## Prompt
Reproduce every record verbatim but drop the pictures.

======== Records to use ========

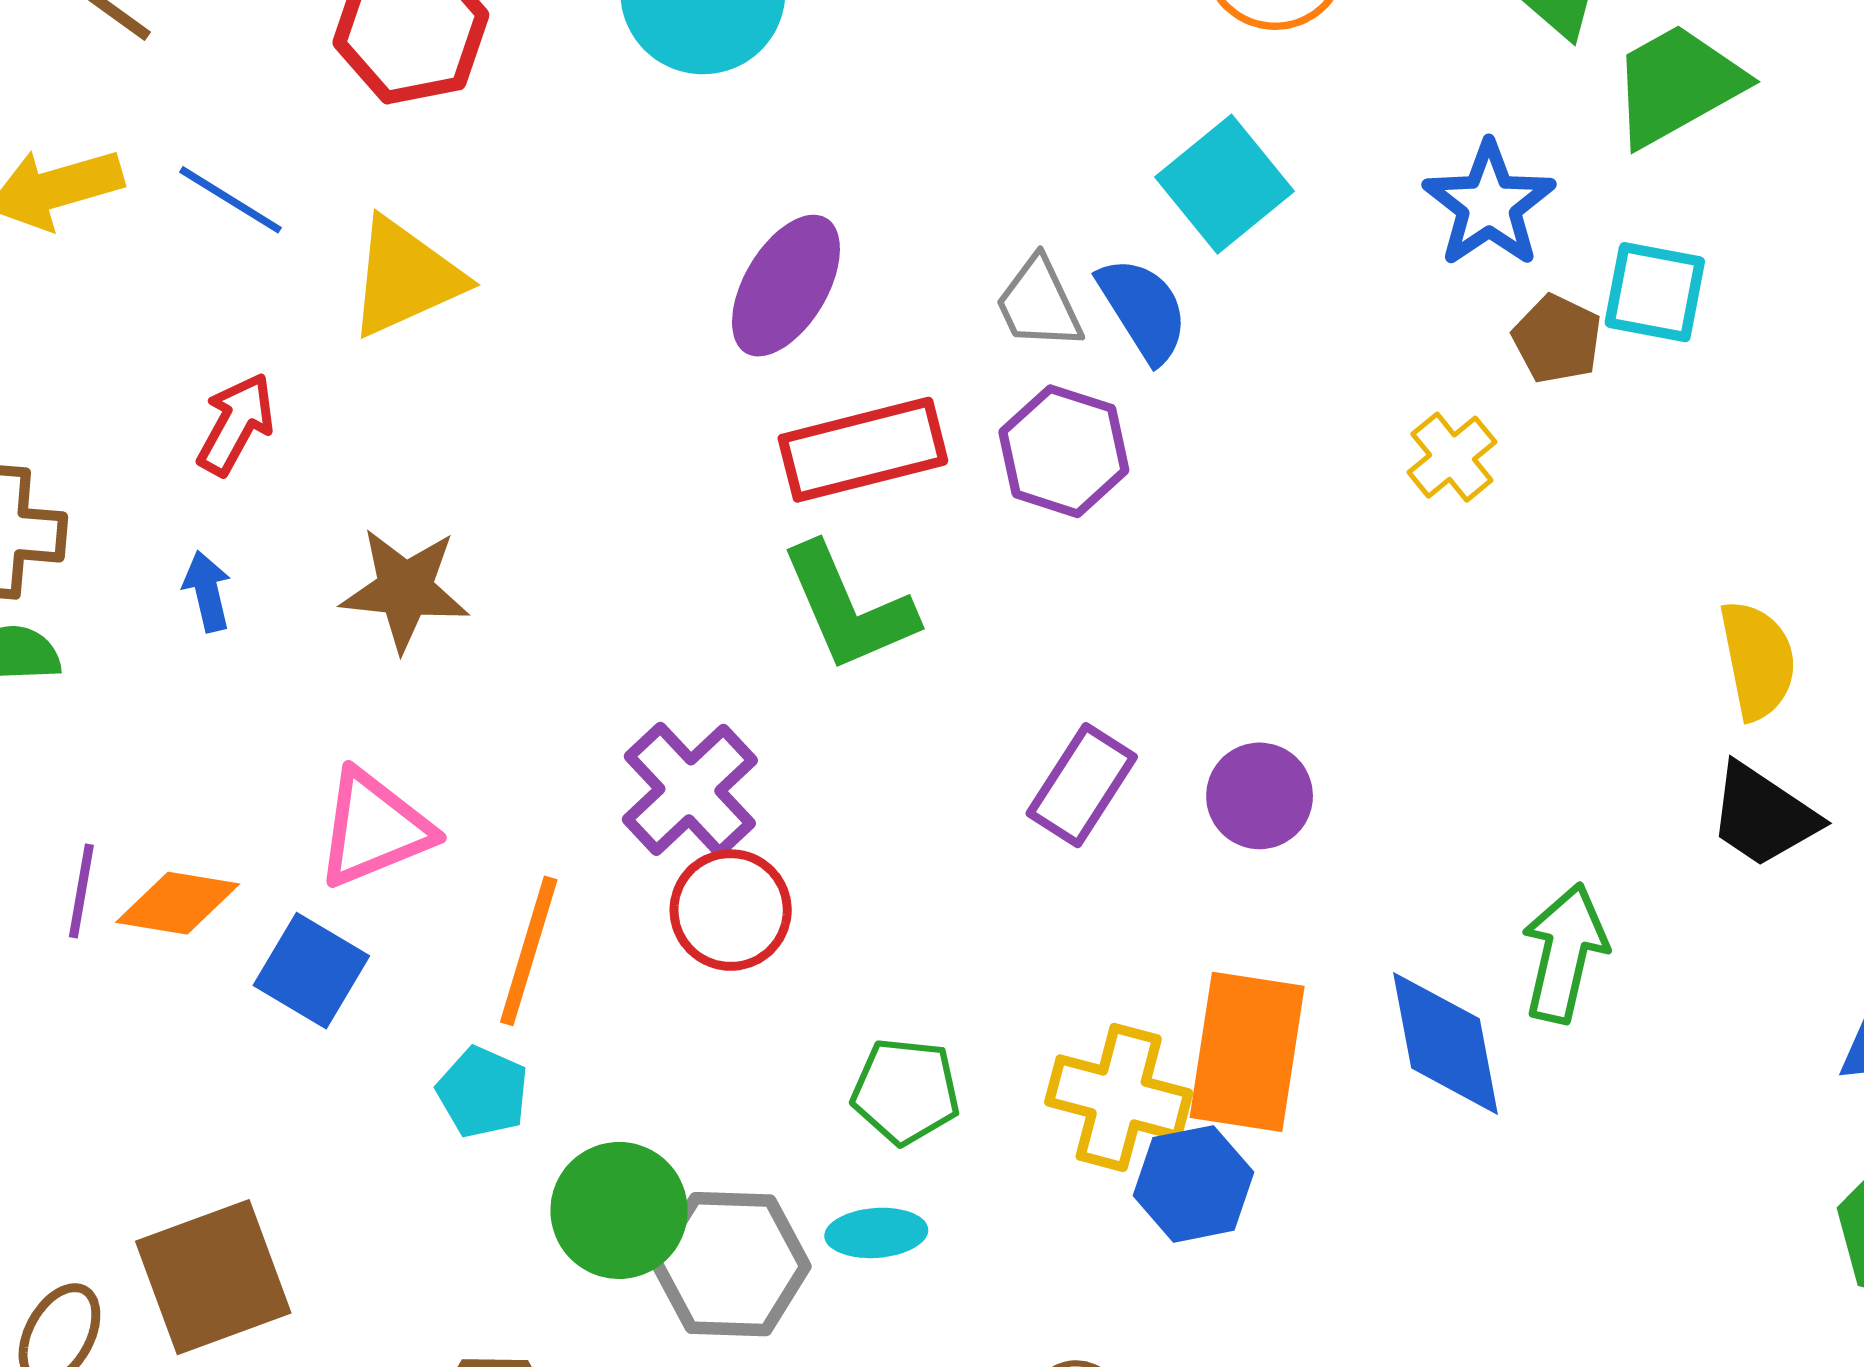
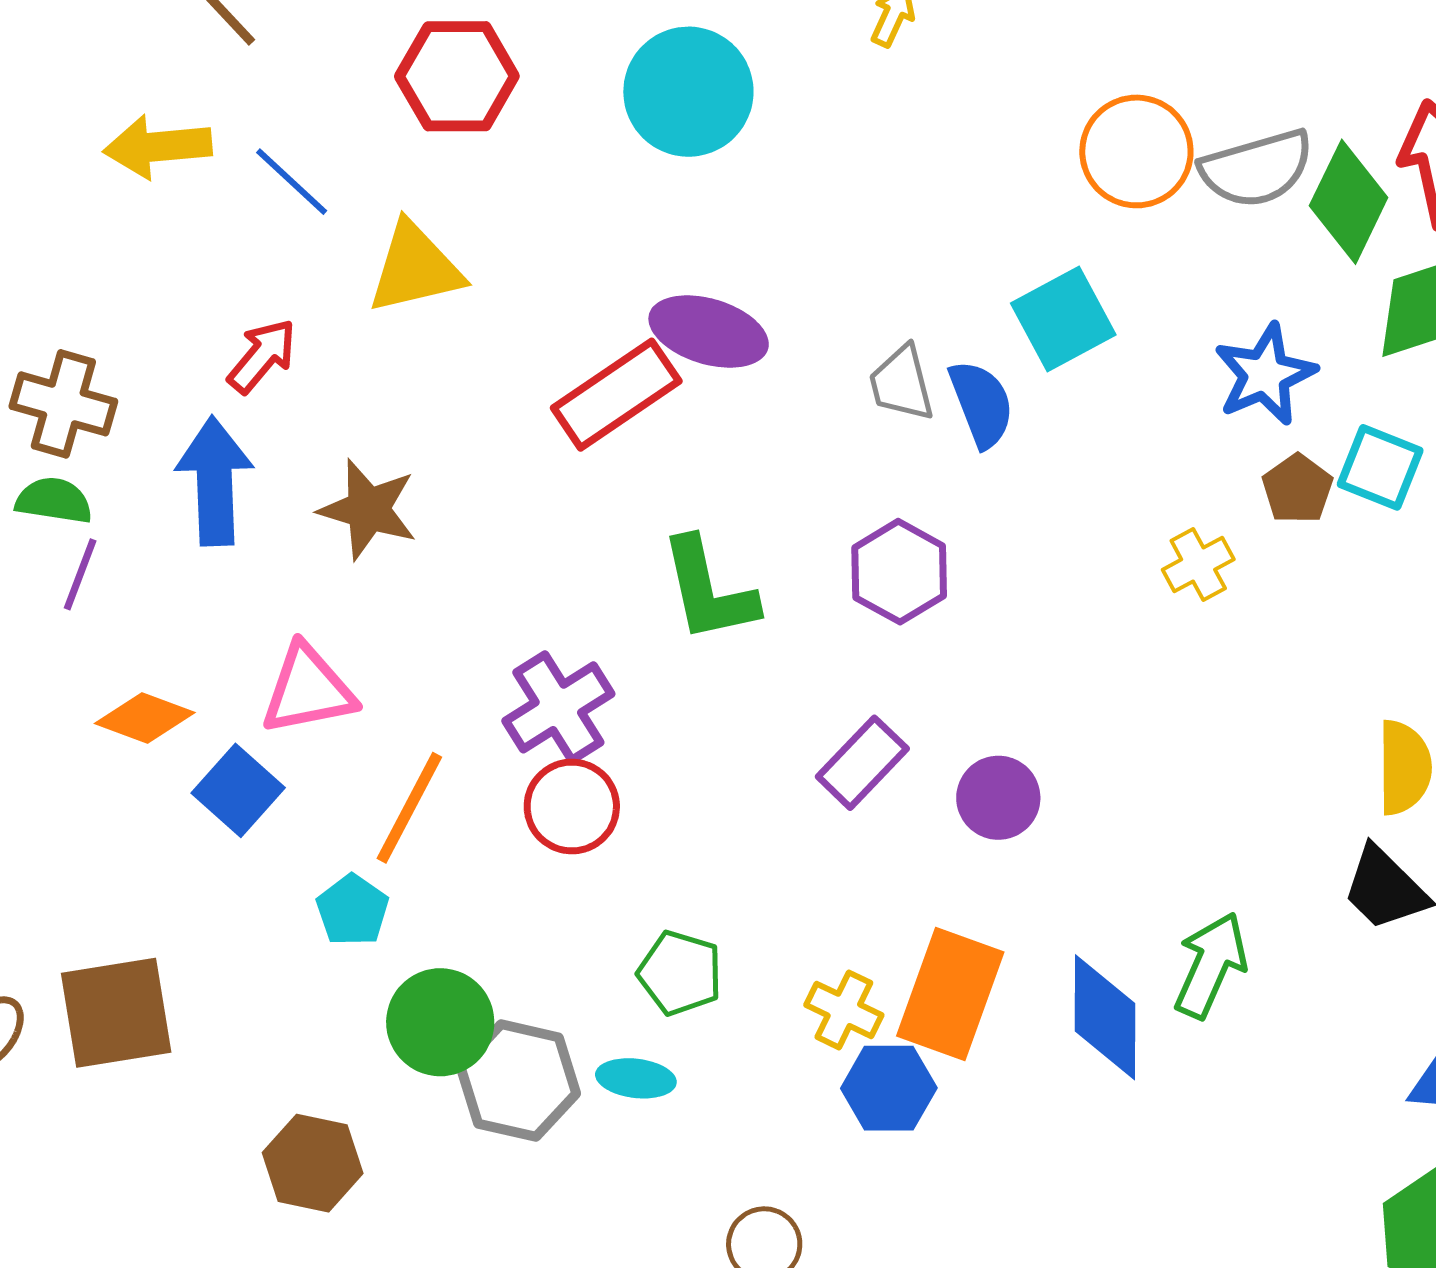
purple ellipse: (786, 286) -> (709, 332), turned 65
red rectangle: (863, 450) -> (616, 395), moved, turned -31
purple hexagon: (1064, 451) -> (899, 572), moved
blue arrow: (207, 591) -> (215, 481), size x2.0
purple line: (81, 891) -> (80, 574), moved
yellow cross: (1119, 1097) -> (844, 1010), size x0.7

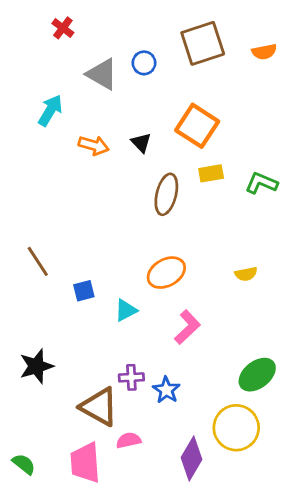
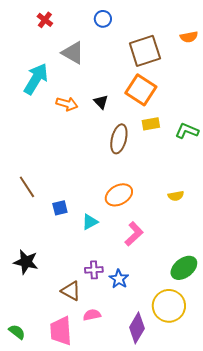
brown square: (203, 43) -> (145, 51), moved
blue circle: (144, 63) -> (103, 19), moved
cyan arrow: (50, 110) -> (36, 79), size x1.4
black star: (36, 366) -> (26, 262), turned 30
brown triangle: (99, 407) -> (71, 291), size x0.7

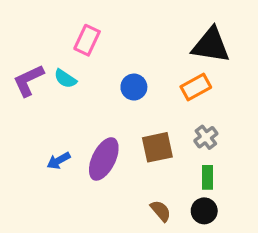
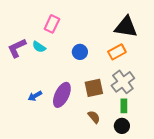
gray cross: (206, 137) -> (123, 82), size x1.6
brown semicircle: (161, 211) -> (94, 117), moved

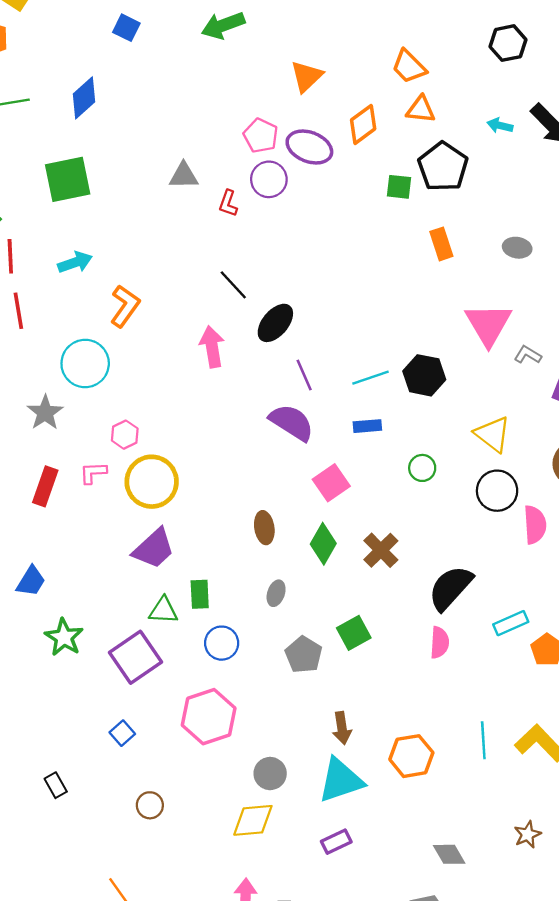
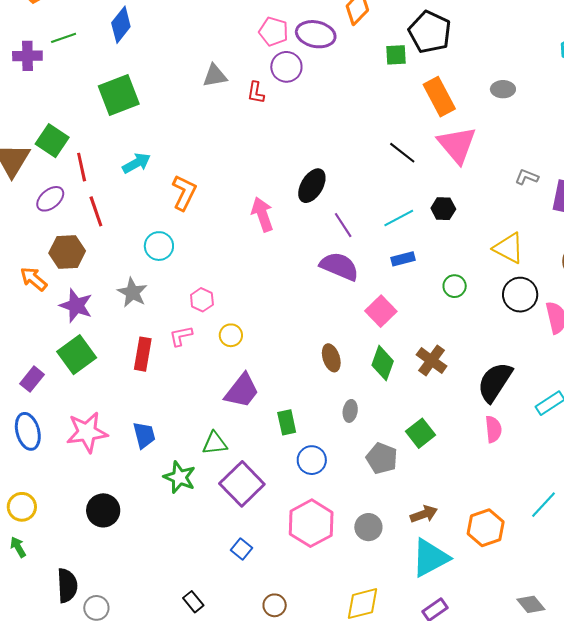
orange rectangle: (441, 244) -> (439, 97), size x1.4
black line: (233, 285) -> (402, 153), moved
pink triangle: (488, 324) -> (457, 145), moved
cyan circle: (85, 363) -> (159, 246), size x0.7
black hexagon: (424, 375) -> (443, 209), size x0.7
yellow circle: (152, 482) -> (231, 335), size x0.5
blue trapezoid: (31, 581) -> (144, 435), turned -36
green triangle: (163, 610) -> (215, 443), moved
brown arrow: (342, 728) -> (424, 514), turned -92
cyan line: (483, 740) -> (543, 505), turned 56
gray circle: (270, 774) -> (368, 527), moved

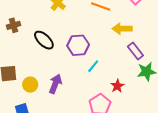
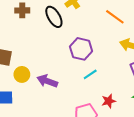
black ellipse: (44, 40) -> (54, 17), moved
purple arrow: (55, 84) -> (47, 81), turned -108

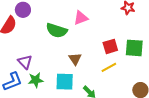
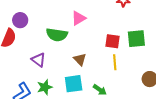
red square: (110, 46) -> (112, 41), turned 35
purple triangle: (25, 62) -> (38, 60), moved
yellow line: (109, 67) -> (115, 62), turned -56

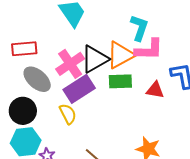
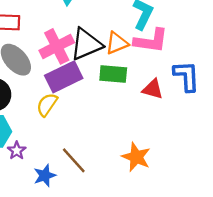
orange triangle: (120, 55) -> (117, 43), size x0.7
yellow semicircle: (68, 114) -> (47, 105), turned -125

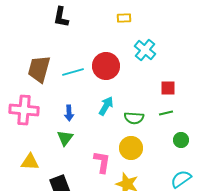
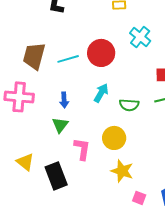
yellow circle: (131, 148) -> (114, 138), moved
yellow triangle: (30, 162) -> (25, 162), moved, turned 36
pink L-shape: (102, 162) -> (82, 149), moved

========

## Response
purple ellipse: (786, 286) -> (709, 332), turned 65
red rectangle: (863, 450) -> (616, 395), moved, turned -31
purple hexagon: (1064, 451) -> (899, 572), moved
blue arrow: (207, 591) -> (215, 481), size x2.0
purple line: (81, 891) -> (80, 574), moved
yellow cross: (1119, 1097) -> (844, 1010), size x0.7

brown square: (203, 43) -> (145, 51), moved
blue circle: (144, 63) -> (103, 19), moved
cyan arrow: (50, 110) -> (36, 79), size x1.4
black star: (36, 366) -> (26, 262), turned 30
brown triangle: (99, 407) -> (71, 291), size x0.7

gray cross: (206, 137) -> (123, 82), size x1.6
brown semicircle: (161, 211) -> (94, 117), moved

orange rectangle: (441, 244) -> (439, 97), size x1.4
black line: (233, 285) -> (402, 153), moved
pink triangle: (488, 324) -> (457, 145), moved
cyan circle: (85, 363) -> (159, 246), size x0.7
black hexagon: (424, 375) -> (443, 209), size x0.7
yellow circle: (152, 482) -> (231, 335), size x0.5
blue trapezoid: (31, 581) -> (144, 435), turned -36
green triangle: (163, 610) -> (215, 443), moved
brown arrow: (342, 728) -> (424, 514), turned -92
cyan line: (483, 740) -> (543, 505), turned 56
gray circle: (270, 774) -> (368, 527), moved

black ellipse: (44, 40) -> (54, 17), moved
purple arrow: (55, 84) -> (47, 81), turned -108

red square: (110, 46) -> (112, 41), turned 35
purple triangle: (25, 62) -> (38, 60), moved
yellow line: (109, 67) -> (115, 62), turned -56

orange triangle: (120, 55) -> (117, 43), size x0.7
yellow semicircle: (68, 114) -> (47, 105), turned -125

yellow circle: (131, 148) -> (114, 138), moved
yellow triangle: (30, 162) -> (25, 162), moved, turned 36
pink L-shape: (102, 162) -> (82, 149), moved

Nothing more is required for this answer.